_What you will do:_ Each line of the data below between the one containing "orange semicircle: (385, 198)" and the one containing "purple hexagon: (242, 291)", both included, is to be repeated exactly. Please omit pictures.

_Input data:_
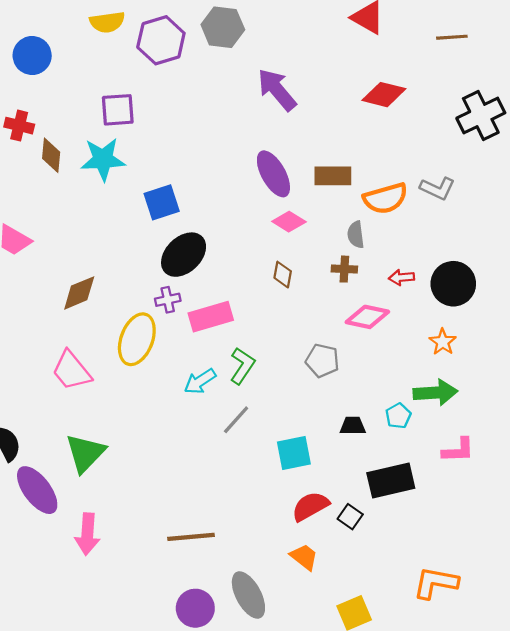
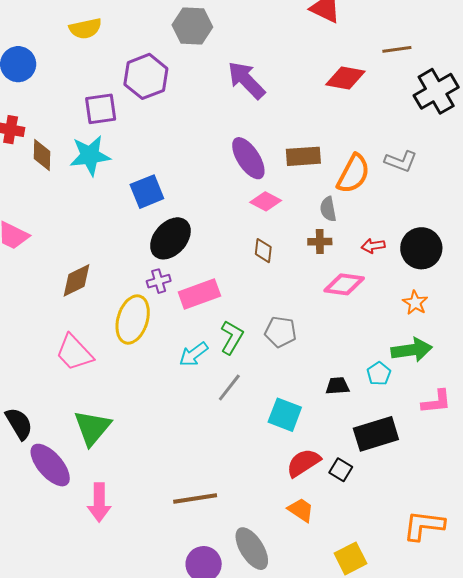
brown line: (452, 37) -> (397, 49), moved
purple hexagon: (161, 40) -> (146, 76), moved
orange semicircle: (385, 198) -> (353, 174), turned -42
gray pentagon: (322, 361) -> (280, 332), moved
cyan square: (294, 453) -> (285, 415), turned 36

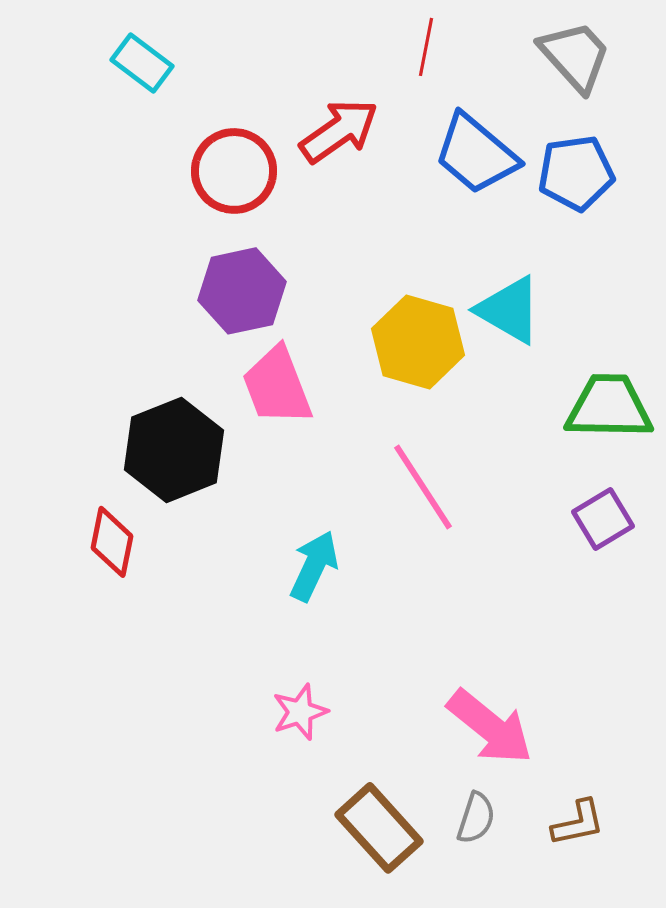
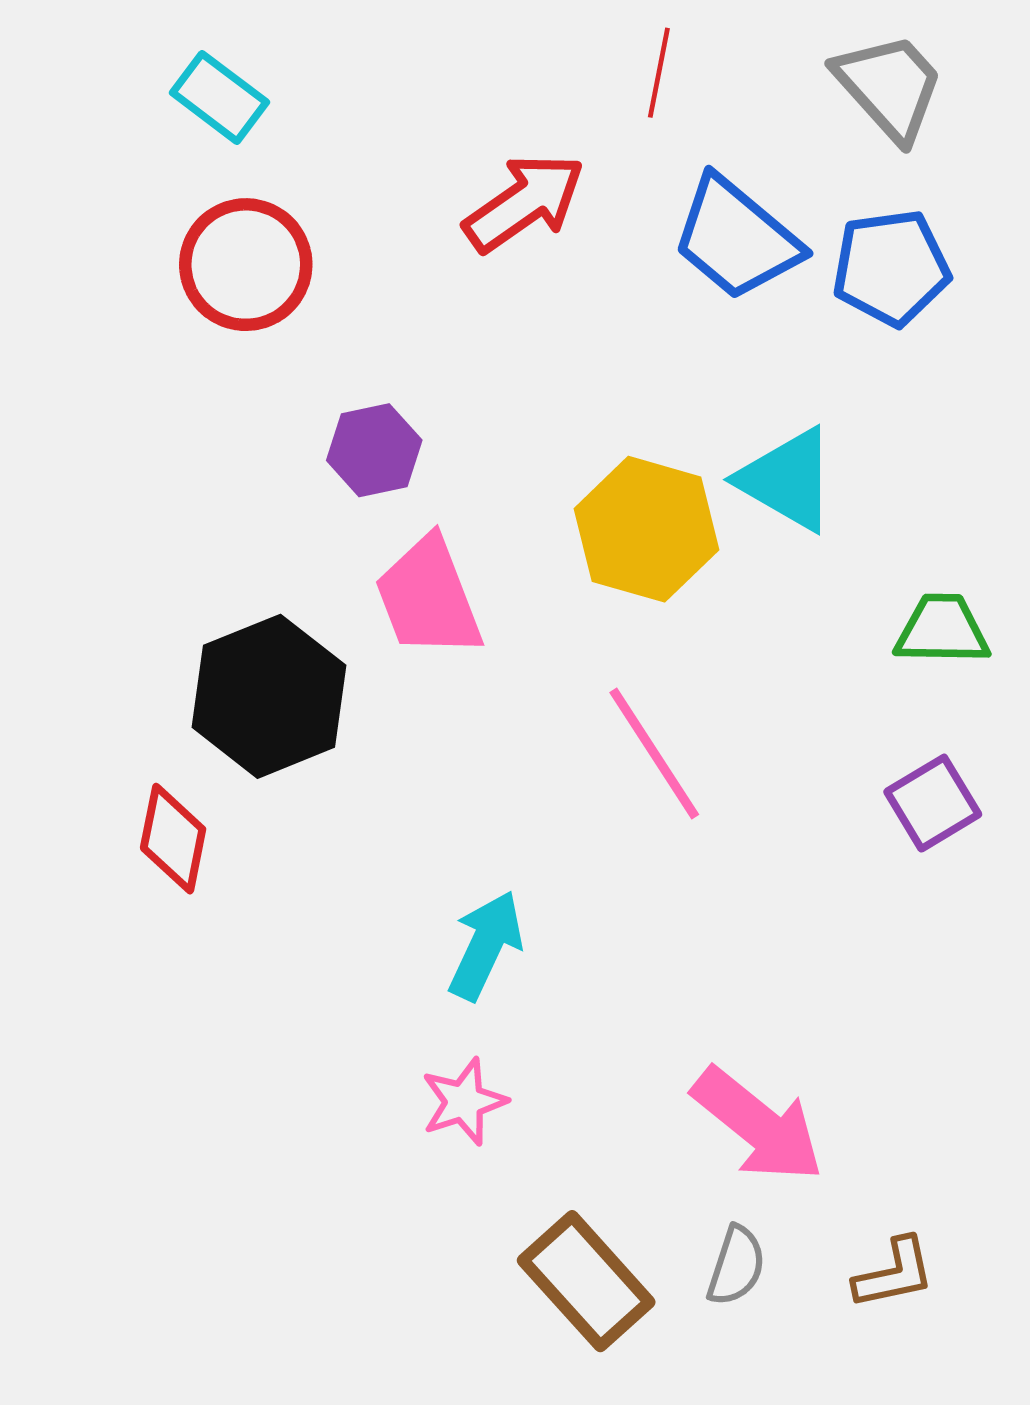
red circle: (234, 171) -> (246, 265), moved
purple hexagon: (242, 291) -> (374, 450), size x0.7
green trapezoid: (609, 407) -> (942, 630), size x0.7
cyan arrow: (314, 566) -> (486, 945), moved

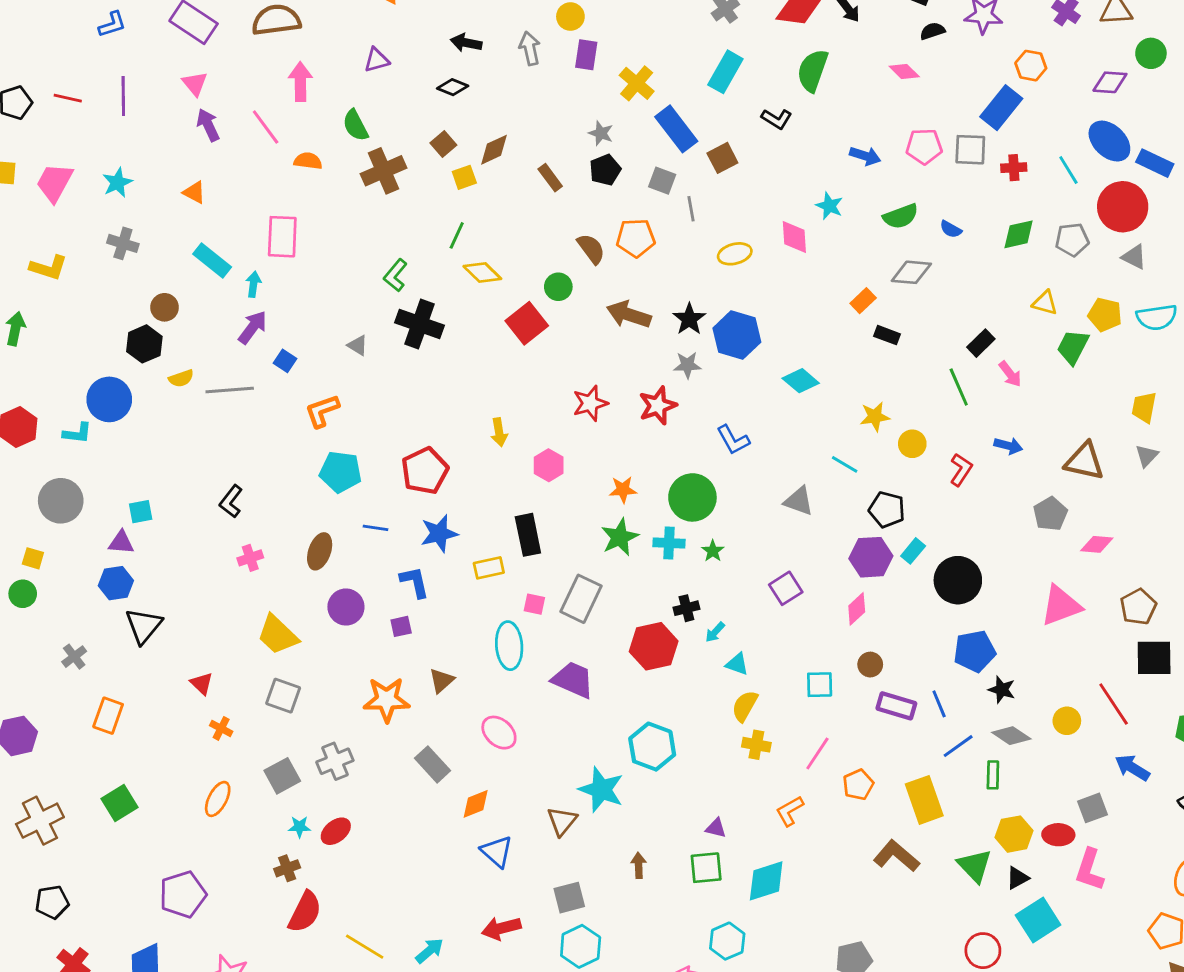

_Answer area:_
orange semicircle: (385, 198) -> (353, 174), turned -42
gray pentagon: (322, 361) -> (280, 332), moved
cyan square: (294, 453) -> (285, 415), turned 36

red circle: (234, 171) -> (246, 265), moved
purple hexagon: (242, 291) -> (374, 450), size x0.7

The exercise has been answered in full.